Task objective:
Where in the records does the word "first" appear? Copy each line that holds it.

Material supplied:
#####
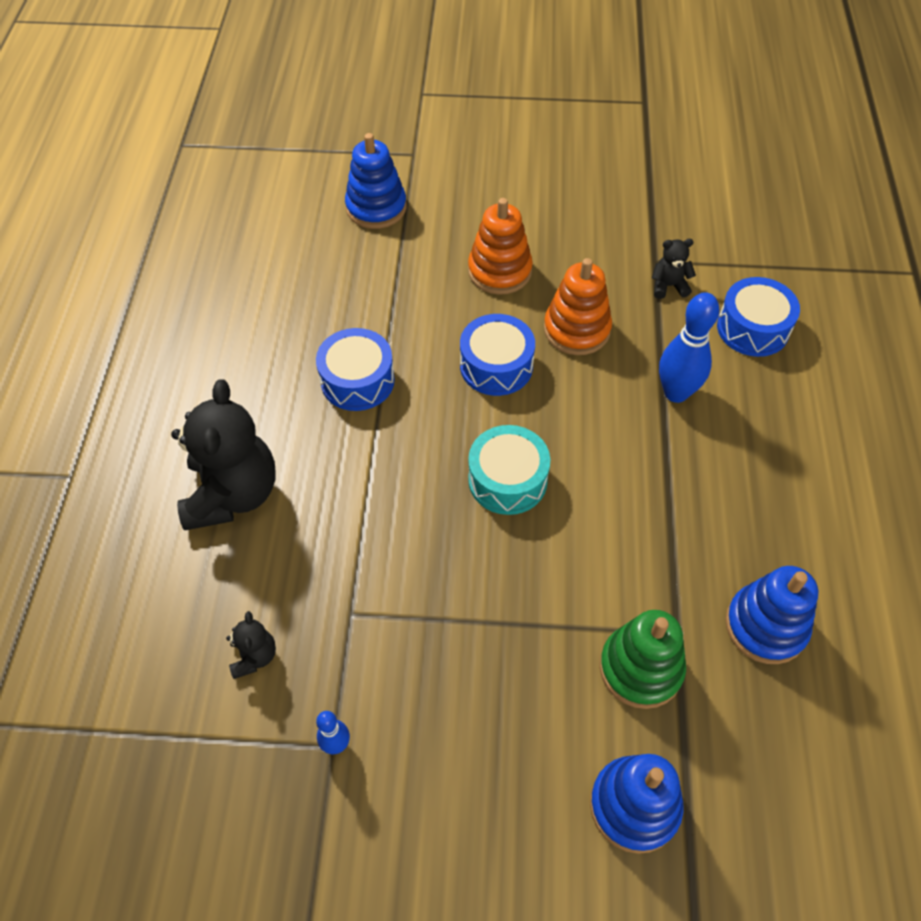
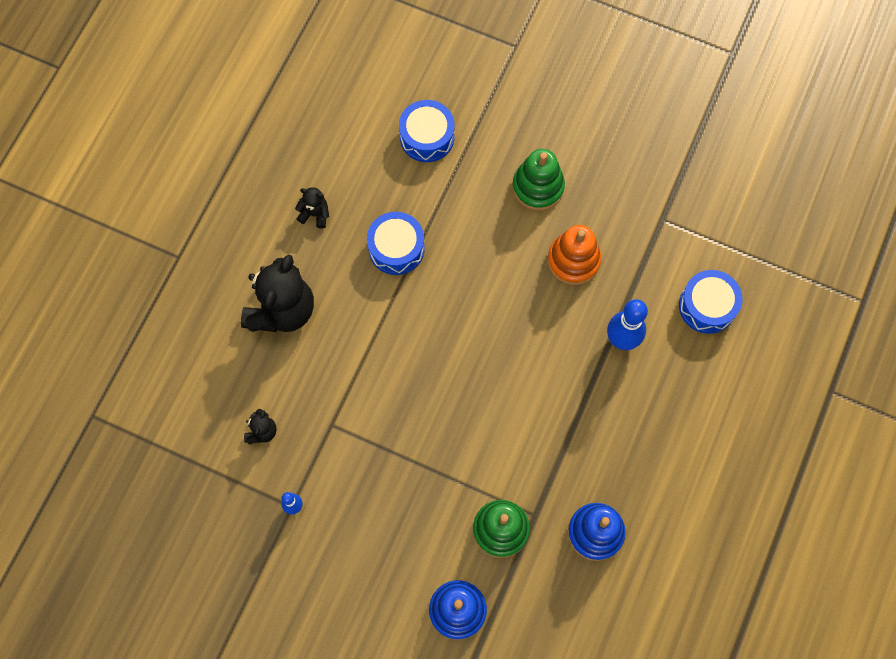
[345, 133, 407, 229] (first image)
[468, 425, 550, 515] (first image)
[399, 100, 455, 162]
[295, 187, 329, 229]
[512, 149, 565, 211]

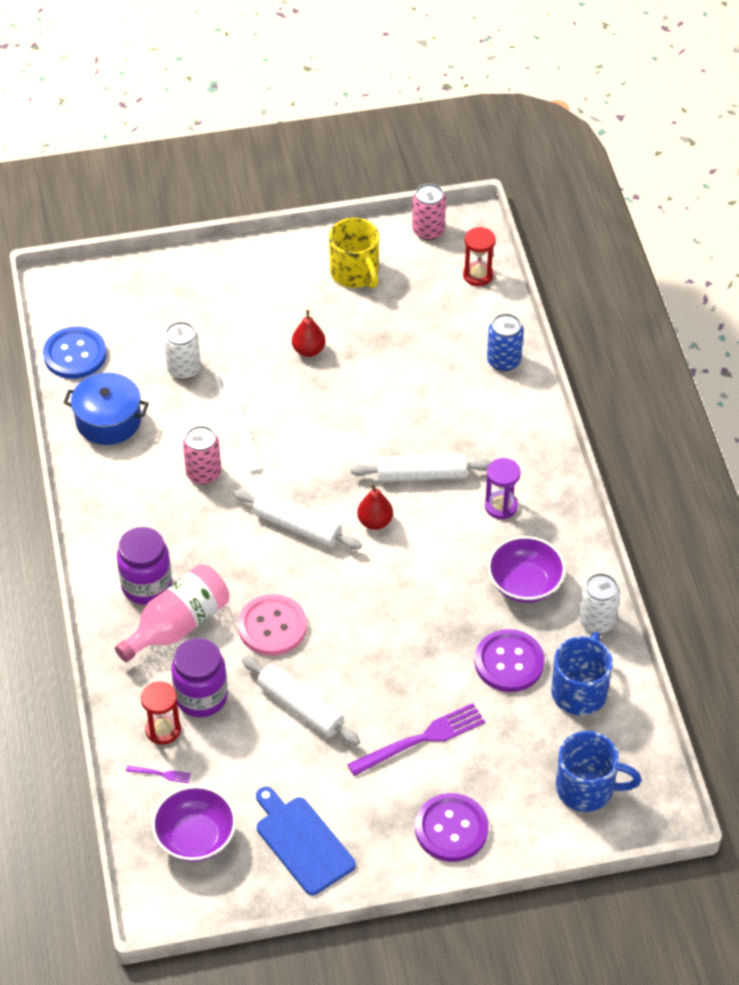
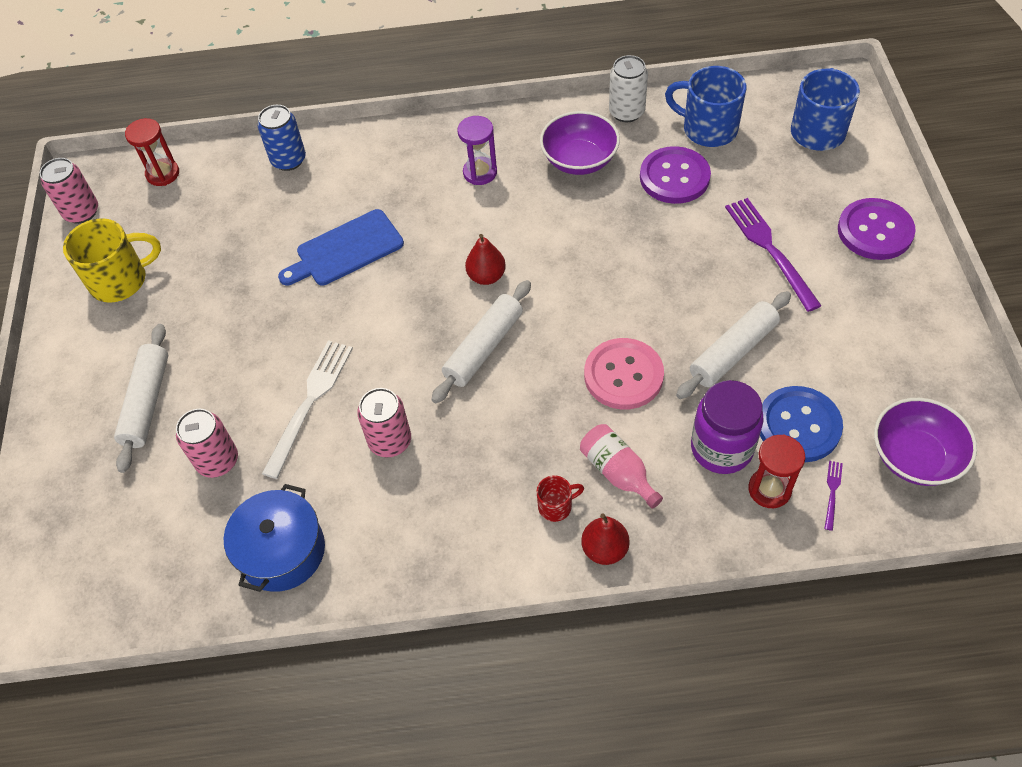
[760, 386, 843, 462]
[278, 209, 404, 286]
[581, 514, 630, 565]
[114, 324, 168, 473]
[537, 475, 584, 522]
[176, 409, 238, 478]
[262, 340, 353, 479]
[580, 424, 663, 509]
#####
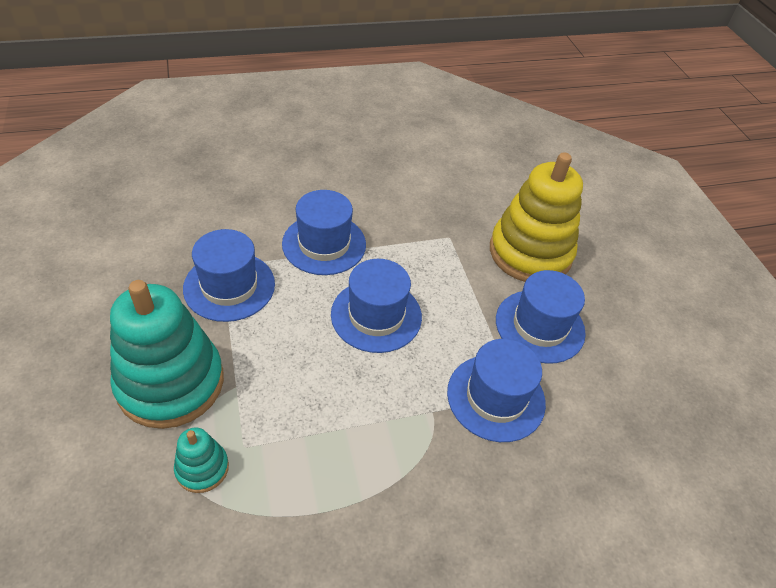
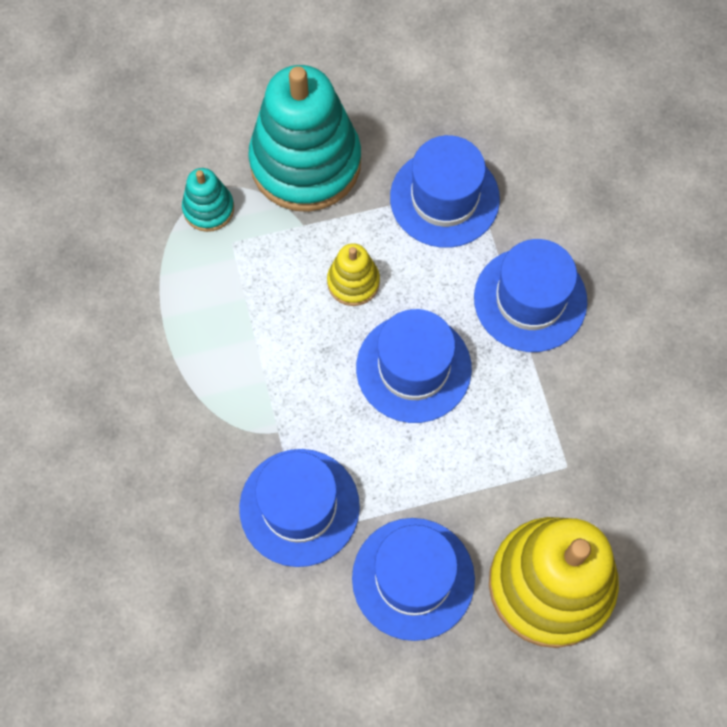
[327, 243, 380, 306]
#####
Answer to this problem:
[345, 133, 407, 229] (first image)
[468, 425, 550, 515] (first image)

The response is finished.